## [WHAT IS REQUIRED]
Repeat exactly the lines of the listing below, please, starting with the first and ending with the line containing "missing | tree/yellow"; leave out the rest.

============

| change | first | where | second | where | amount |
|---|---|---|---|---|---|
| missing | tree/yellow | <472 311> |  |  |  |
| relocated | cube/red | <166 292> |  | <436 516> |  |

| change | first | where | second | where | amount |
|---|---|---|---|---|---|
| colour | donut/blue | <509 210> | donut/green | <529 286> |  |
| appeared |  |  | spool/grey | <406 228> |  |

============

## [EXERCISE RESPONSE]
| change | first | where | second | where | amount |
|---|---|---|---|---|---|
| missing | tree/yellow | <472 311> |  |  |  |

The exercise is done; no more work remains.